**WORK TASK:**
Every line of the material that mentions the word "none" should be copied out.

**PROVIDED DATA:**
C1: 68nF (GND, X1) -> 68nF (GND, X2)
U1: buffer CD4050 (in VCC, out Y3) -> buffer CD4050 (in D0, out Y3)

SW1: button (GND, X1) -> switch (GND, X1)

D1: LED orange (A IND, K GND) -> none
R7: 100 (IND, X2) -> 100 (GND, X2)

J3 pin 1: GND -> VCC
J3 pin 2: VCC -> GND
---
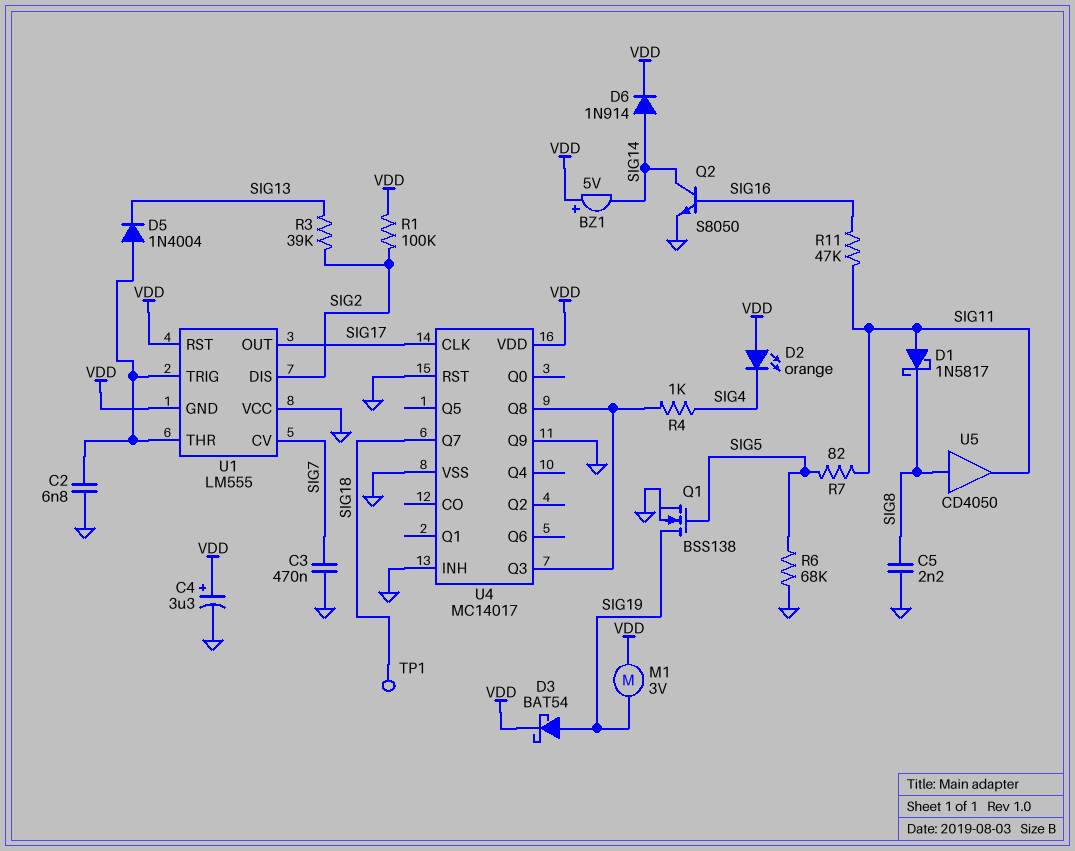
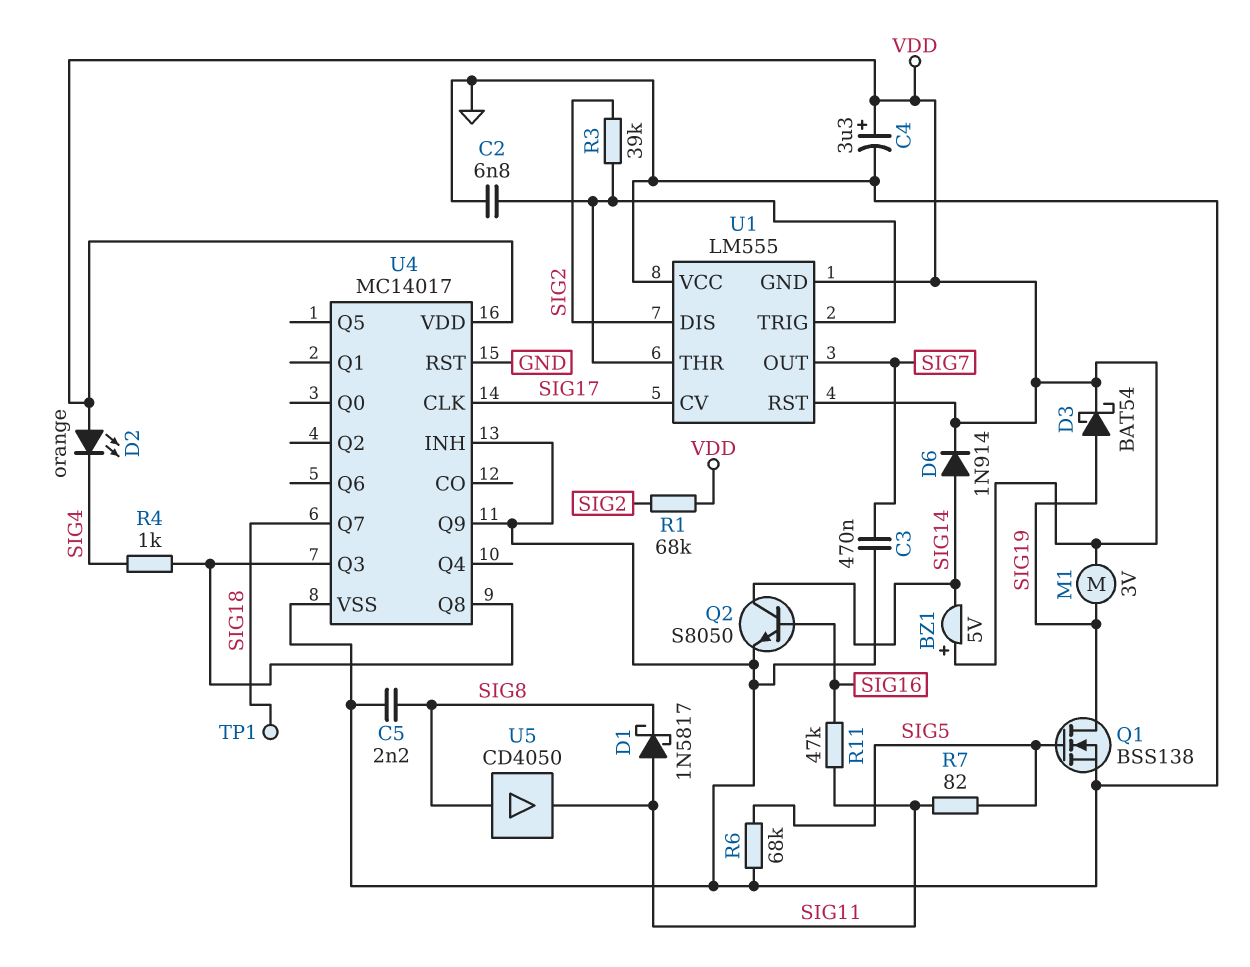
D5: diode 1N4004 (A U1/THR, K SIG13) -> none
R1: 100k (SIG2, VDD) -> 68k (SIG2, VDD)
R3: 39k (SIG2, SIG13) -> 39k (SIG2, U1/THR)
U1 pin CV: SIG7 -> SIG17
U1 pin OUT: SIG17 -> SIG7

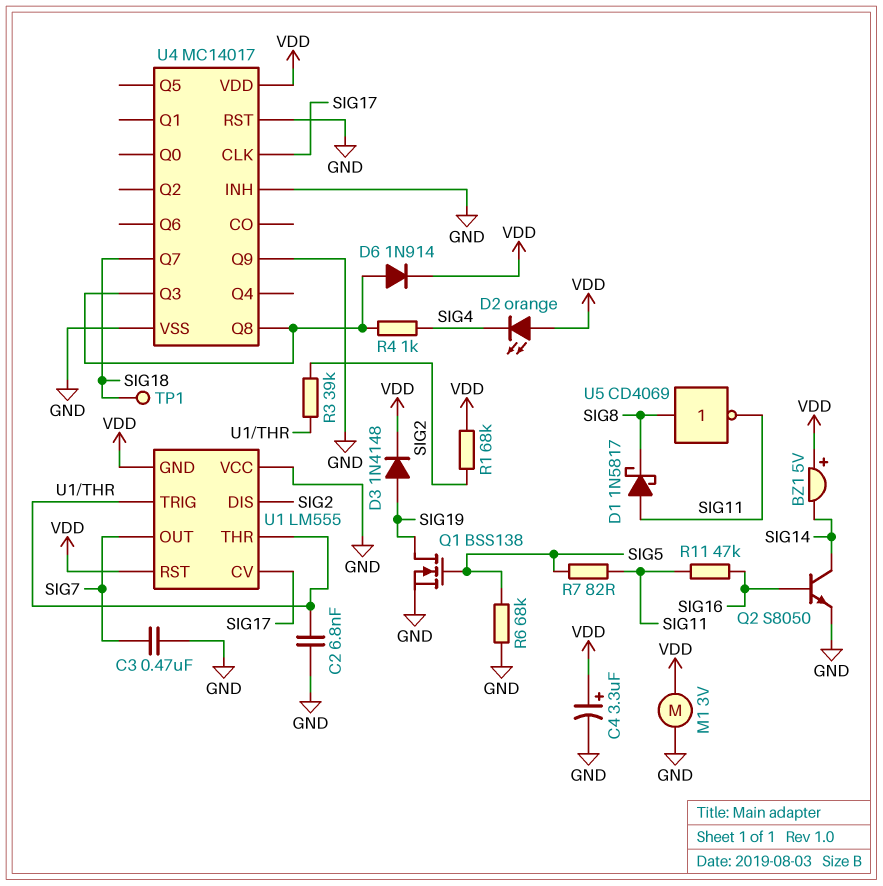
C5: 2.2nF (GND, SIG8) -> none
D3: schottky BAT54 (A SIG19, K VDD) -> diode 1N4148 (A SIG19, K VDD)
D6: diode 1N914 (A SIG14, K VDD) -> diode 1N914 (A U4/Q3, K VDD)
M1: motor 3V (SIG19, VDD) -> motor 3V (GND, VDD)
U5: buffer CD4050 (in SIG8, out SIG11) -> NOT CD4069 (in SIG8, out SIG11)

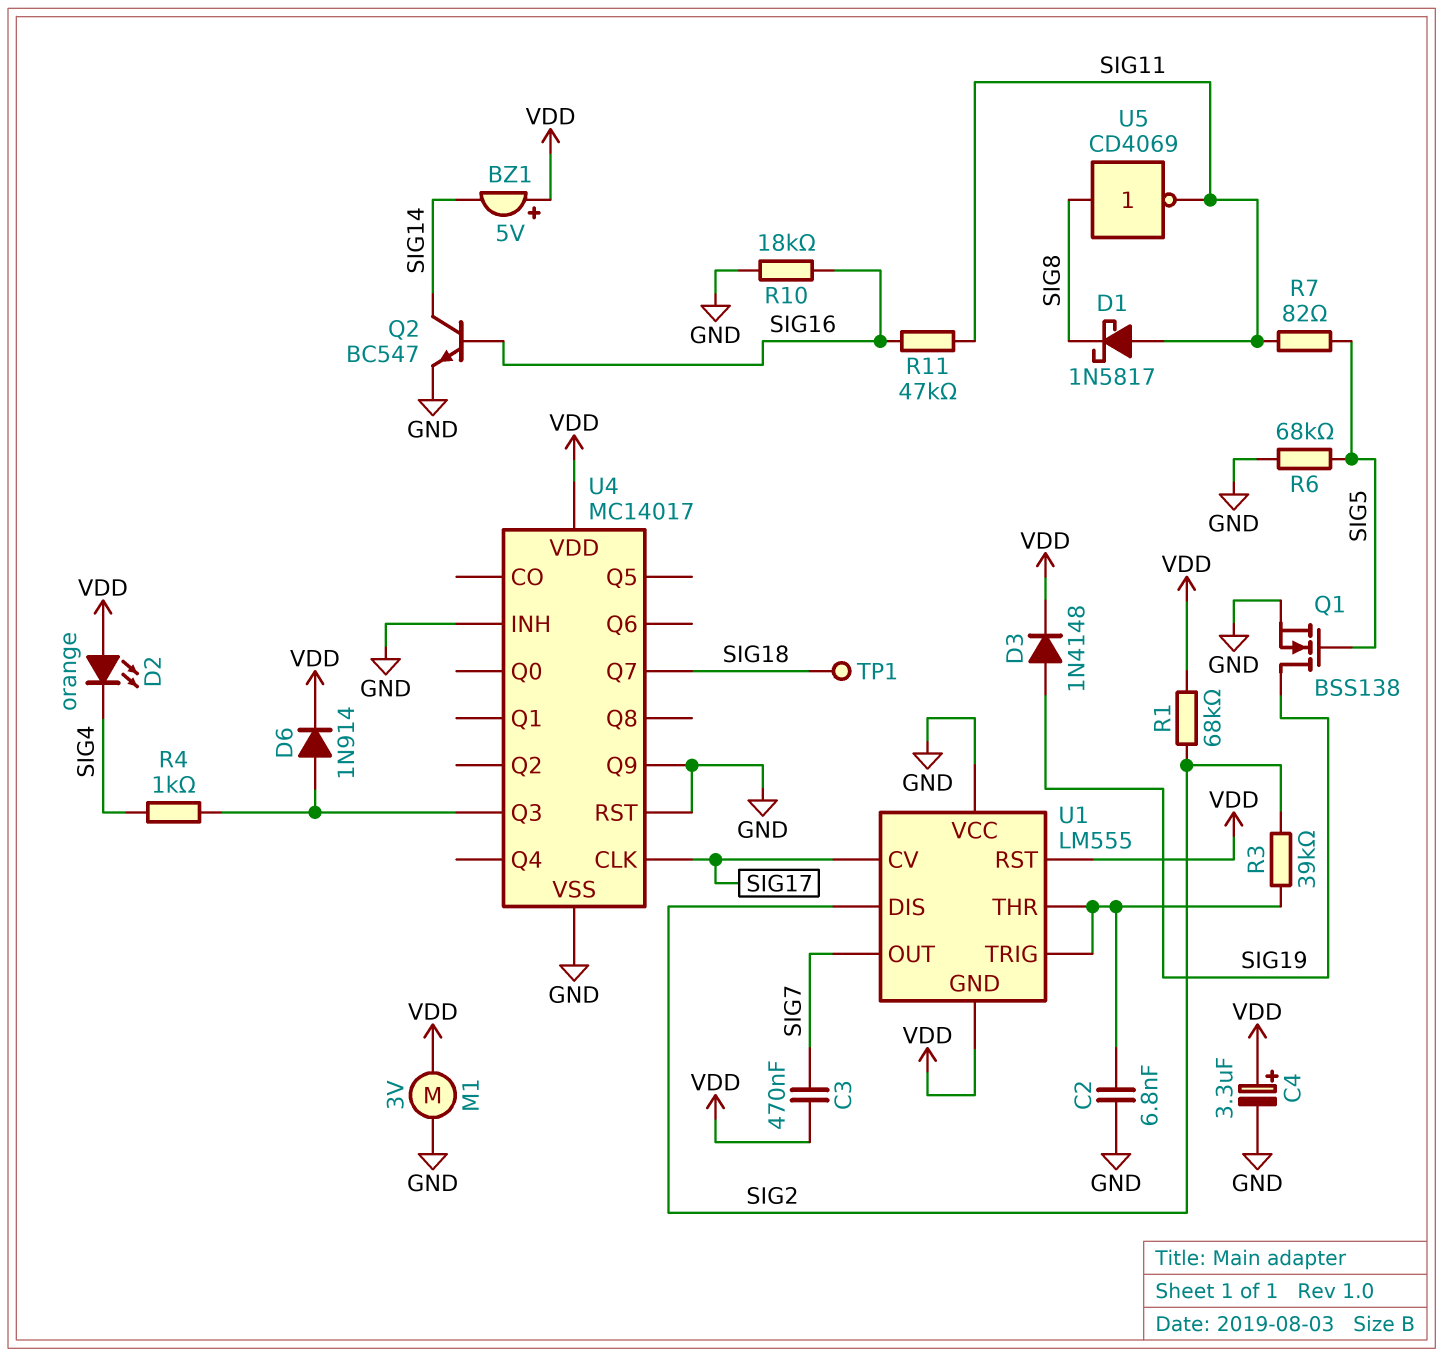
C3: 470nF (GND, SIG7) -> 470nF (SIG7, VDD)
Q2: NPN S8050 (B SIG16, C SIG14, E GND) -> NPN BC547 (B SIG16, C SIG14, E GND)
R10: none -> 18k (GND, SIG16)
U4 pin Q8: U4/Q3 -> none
---
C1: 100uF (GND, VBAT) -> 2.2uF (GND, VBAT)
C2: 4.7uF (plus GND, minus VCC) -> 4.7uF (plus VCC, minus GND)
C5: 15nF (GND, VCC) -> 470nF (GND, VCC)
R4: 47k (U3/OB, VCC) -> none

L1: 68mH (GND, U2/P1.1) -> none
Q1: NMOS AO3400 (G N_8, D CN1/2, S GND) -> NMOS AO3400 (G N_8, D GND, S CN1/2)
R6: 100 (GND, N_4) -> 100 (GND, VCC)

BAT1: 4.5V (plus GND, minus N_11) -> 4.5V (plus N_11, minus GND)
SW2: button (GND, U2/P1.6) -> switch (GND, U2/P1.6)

**RESULT OF THE TASK:**
D1: LED orange (A IND, K GND) -> none
D5: diode 1N4004 (A U1/THR, K SIG13) -> none
C5: 2.2nF (GND, SIG8) -> none
R10: none -> 18k (GND, SIG16)
U4 pin Q8: U4/Q3 -> none
R4: 47k (U3/OB, VCC) -> none
L1: 68mH (GND, U2/P1.1) -> none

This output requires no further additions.